---------- Data rows

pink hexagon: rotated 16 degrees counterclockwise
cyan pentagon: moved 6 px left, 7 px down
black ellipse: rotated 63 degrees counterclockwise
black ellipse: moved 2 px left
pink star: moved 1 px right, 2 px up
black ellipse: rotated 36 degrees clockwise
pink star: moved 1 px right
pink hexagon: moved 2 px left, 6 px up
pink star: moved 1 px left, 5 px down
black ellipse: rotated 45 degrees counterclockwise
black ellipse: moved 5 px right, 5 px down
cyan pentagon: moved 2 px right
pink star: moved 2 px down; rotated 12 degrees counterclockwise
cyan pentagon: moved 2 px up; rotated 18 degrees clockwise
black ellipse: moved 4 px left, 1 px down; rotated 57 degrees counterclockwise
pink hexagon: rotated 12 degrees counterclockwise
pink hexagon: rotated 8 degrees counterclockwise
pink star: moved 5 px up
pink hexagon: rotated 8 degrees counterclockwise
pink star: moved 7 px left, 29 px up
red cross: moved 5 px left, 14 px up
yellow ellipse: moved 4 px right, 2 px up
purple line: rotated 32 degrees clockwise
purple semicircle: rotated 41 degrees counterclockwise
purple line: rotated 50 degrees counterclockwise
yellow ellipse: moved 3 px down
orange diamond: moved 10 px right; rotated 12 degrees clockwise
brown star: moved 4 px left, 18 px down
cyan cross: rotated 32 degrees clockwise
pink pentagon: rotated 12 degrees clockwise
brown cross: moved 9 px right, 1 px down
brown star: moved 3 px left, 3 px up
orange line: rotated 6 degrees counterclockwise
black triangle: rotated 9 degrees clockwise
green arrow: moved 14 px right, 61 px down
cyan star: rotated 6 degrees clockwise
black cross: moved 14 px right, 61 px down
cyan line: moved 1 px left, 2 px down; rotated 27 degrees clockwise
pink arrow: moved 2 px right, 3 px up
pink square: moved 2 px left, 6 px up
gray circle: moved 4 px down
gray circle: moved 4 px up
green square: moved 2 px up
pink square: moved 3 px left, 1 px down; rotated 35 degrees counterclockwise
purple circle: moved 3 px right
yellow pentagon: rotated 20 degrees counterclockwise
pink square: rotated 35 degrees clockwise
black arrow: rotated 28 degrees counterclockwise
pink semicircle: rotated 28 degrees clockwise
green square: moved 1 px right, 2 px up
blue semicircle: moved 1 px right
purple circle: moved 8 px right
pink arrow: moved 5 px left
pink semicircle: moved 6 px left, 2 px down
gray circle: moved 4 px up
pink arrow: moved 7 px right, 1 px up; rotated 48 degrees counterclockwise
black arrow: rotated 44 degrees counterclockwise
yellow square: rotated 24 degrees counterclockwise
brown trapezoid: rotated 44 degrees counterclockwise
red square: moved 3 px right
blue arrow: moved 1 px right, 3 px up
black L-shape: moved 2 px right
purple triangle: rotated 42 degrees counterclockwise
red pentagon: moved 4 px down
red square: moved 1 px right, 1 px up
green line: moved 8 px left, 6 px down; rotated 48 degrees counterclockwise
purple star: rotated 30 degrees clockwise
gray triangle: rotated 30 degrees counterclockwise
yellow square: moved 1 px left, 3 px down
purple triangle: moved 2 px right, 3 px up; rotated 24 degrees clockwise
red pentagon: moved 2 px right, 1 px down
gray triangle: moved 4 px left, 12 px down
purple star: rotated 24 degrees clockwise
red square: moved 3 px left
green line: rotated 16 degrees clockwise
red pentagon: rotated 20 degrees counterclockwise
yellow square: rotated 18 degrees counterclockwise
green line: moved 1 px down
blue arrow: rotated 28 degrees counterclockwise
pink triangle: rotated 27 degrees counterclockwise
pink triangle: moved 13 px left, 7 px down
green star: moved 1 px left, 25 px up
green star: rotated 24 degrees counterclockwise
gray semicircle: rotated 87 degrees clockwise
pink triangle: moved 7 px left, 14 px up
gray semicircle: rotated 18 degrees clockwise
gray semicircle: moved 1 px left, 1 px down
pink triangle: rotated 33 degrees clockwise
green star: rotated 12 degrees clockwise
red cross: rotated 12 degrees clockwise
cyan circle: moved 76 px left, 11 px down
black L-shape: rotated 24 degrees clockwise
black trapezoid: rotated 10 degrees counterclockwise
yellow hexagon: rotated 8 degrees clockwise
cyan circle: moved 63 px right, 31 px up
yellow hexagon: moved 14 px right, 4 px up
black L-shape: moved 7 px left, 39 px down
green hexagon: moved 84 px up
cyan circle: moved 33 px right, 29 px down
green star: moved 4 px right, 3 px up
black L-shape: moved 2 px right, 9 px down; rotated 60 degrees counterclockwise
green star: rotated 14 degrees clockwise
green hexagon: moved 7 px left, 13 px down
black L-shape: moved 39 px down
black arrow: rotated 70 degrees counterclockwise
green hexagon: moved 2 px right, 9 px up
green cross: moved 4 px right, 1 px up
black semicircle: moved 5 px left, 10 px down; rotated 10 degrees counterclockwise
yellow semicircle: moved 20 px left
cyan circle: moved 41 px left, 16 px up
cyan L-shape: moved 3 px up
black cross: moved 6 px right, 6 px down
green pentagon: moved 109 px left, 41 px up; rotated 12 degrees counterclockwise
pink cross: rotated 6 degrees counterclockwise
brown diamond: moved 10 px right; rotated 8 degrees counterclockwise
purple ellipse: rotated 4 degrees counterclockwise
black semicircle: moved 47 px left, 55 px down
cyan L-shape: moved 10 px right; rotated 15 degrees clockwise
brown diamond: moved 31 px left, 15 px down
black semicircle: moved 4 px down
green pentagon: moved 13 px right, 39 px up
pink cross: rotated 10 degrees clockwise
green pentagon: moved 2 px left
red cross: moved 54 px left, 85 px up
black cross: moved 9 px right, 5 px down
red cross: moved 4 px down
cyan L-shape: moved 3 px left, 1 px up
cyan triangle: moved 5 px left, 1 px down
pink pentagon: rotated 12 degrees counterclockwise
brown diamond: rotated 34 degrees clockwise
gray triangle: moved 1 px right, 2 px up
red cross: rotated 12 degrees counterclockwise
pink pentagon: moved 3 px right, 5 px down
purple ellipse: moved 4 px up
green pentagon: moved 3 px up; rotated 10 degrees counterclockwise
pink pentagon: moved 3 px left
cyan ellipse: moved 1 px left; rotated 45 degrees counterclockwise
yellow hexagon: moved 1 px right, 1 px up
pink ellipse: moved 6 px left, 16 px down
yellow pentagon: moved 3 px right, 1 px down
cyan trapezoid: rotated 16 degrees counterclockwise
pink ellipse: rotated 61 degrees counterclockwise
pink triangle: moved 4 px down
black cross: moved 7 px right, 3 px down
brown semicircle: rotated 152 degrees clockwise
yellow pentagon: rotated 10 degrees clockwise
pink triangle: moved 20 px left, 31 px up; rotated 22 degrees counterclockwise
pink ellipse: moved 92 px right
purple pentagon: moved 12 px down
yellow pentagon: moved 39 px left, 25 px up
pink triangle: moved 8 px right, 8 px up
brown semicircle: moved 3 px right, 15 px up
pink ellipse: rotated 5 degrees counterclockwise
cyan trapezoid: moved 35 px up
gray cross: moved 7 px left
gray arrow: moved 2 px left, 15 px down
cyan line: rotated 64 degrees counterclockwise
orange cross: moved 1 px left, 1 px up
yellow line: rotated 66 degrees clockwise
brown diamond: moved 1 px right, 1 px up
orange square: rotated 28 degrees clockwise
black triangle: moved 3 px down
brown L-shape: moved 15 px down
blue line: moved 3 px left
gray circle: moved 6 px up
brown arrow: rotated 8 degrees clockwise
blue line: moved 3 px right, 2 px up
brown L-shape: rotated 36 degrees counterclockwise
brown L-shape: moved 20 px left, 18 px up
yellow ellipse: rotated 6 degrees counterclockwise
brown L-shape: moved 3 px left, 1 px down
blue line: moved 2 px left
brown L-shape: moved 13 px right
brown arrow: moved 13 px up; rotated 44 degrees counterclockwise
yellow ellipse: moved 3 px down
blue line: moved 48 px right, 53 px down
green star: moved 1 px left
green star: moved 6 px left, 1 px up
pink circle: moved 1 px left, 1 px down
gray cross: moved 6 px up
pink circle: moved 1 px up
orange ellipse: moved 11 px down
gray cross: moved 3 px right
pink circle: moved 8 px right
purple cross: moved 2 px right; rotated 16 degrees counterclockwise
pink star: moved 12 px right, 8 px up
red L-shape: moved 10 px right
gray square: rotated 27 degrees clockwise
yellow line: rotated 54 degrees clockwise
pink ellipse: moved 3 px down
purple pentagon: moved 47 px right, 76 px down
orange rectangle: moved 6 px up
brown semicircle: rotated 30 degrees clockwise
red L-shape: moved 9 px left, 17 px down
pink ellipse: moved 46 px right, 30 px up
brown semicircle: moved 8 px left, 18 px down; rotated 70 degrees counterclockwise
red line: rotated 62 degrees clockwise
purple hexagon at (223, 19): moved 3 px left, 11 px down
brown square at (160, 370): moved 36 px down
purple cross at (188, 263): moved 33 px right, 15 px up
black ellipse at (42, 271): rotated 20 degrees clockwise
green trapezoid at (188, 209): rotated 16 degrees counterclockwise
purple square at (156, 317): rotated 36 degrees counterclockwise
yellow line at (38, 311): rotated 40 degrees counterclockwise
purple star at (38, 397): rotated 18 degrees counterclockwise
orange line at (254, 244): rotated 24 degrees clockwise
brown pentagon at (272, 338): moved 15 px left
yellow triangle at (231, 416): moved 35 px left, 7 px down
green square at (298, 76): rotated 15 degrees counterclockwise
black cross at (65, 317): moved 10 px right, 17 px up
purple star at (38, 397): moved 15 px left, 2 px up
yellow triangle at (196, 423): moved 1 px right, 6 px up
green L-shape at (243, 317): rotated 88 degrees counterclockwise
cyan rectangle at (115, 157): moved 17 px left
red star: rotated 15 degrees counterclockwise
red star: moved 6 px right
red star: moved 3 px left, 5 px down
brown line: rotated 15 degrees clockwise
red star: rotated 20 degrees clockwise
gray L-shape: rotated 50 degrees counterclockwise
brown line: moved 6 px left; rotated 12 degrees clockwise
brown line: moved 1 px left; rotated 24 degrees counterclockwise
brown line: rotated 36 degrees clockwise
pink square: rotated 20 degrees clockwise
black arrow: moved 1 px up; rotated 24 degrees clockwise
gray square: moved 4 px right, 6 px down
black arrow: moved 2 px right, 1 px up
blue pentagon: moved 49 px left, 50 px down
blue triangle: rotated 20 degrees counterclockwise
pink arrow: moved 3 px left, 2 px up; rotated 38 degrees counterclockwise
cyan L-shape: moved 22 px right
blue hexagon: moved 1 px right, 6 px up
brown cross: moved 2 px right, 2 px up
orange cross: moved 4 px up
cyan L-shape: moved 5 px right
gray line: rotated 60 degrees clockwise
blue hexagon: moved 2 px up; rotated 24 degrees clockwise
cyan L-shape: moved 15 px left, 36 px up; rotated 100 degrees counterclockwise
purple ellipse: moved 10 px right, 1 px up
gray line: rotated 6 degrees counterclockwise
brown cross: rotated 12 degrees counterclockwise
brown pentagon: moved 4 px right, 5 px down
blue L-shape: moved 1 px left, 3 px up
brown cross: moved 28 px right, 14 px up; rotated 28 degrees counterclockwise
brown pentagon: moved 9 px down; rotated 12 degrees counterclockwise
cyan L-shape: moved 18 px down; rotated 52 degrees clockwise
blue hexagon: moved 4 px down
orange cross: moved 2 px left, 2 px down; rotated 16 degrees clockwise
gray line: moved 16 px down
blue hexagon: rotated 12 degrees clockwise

--------------------

### What is required:
Report every line of the listing that contains the word "rectangle", copying each line in full.

### Response to the exercise:
orange rectangle: moved 6 px up
cyan rectangle at (115, 157): moved 17 px left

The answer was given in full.